* WHAT IS NEEDED *
Output the lines from the one holding "R4: 2.2M (FB, VX) -> 2.2M (+9V, FB)" to the end of the entries that follow, exactly and only those, minus any pictures.

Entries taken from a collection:
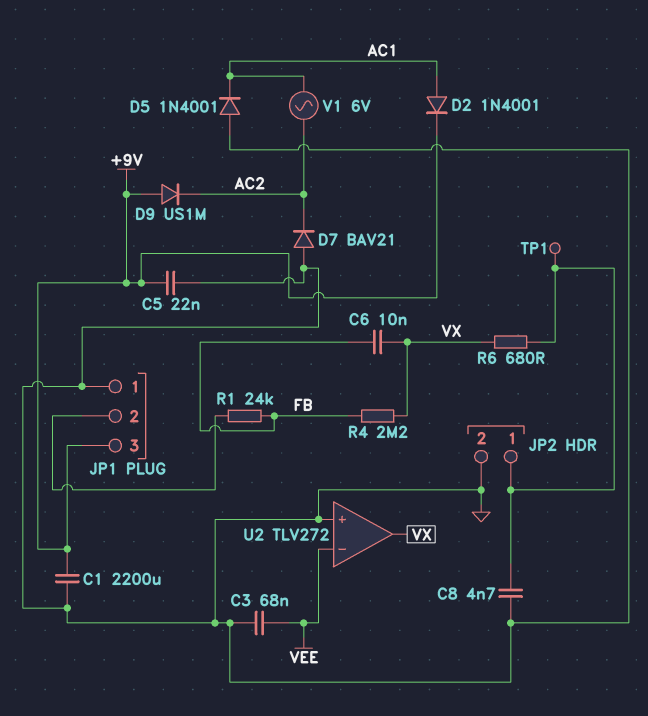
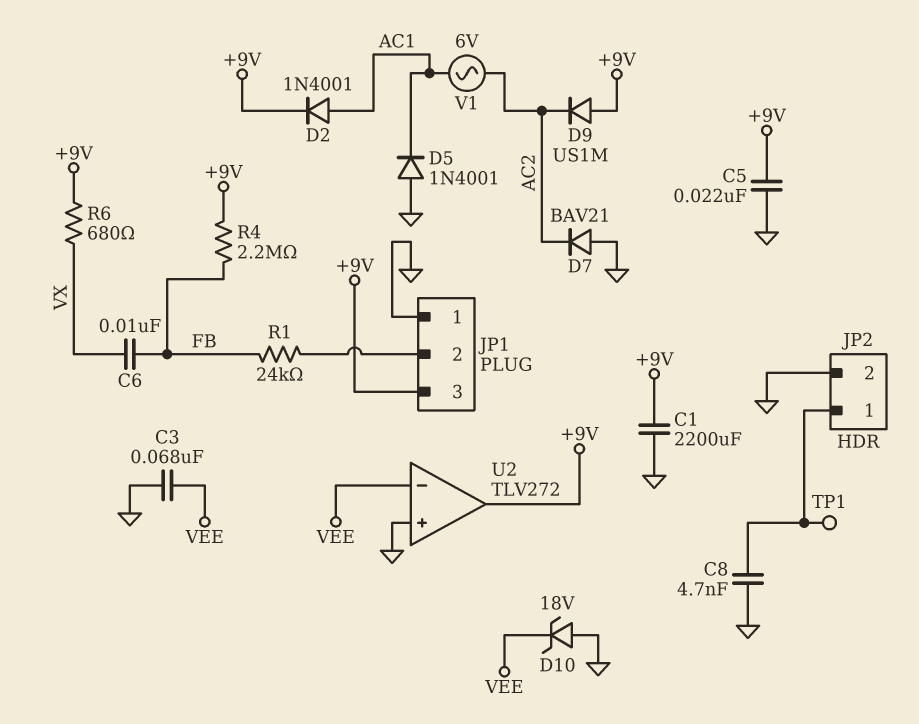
D10: none -> zener 18V (A GND, K VEE)
R4: 2.2M (FB, VX) -> 2.2M (+9V, FB)
R6: 680 (JP2/1, VX) -> 680 (+9V, VX)
U2 pin out: VX -> +9V

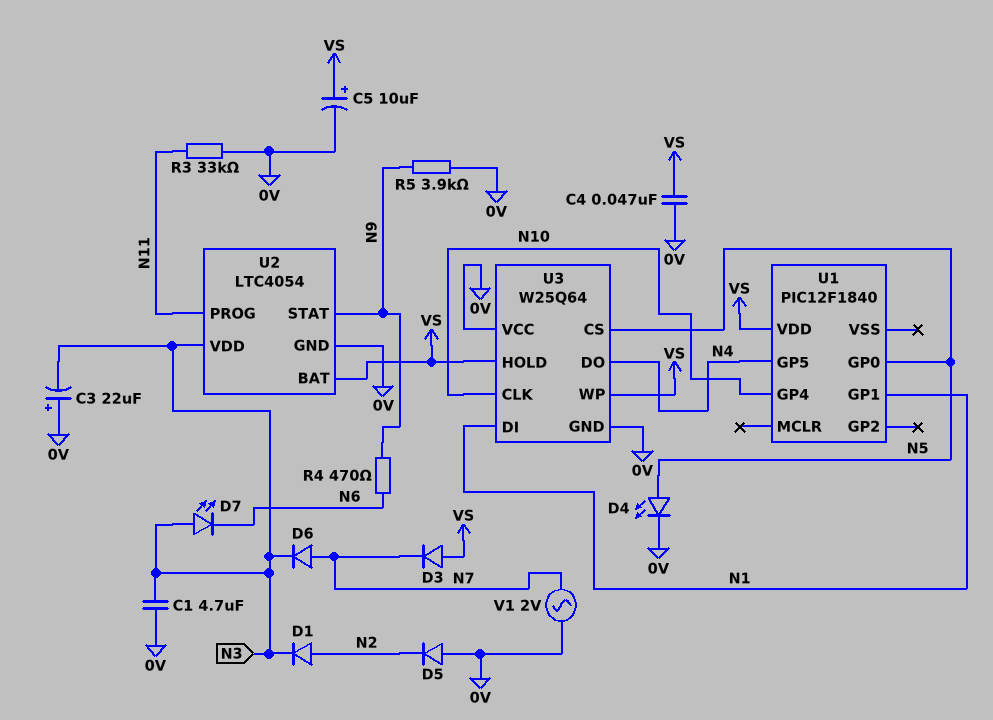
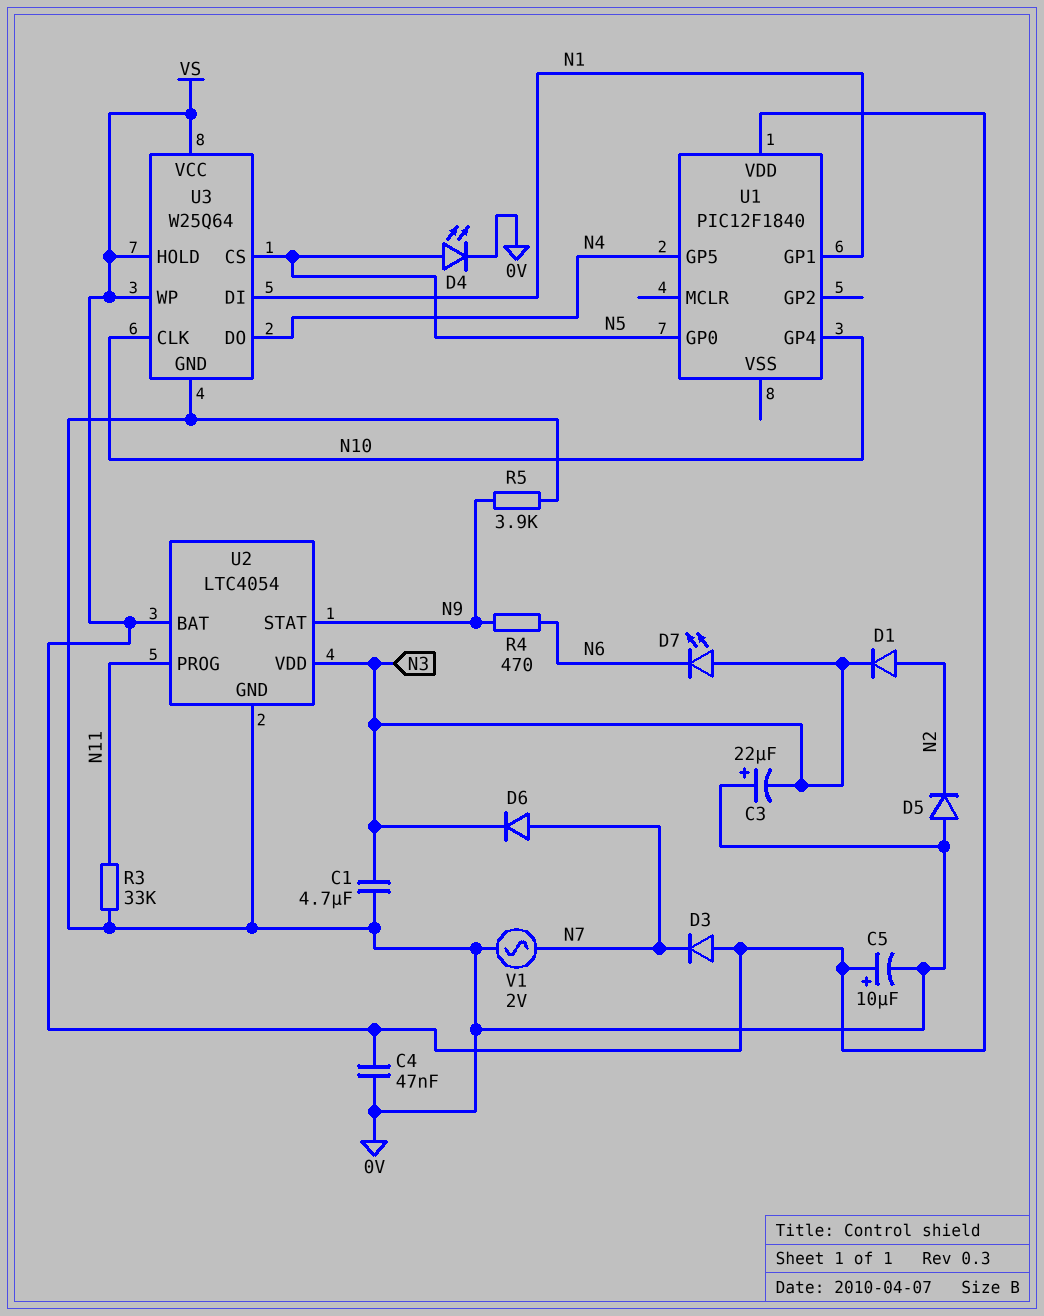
U3 pin VCC: 0V -> VS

* EXERCISE SOLUTION *
R4: 2.2M (FB, VX) -> 2.2M (+9V, FB)
R6: 680 (JP2/1, VX) -> 680 (+9V, VX)
U2 pin out: VX -> +9V

U3 pin VCC: 0V -> VS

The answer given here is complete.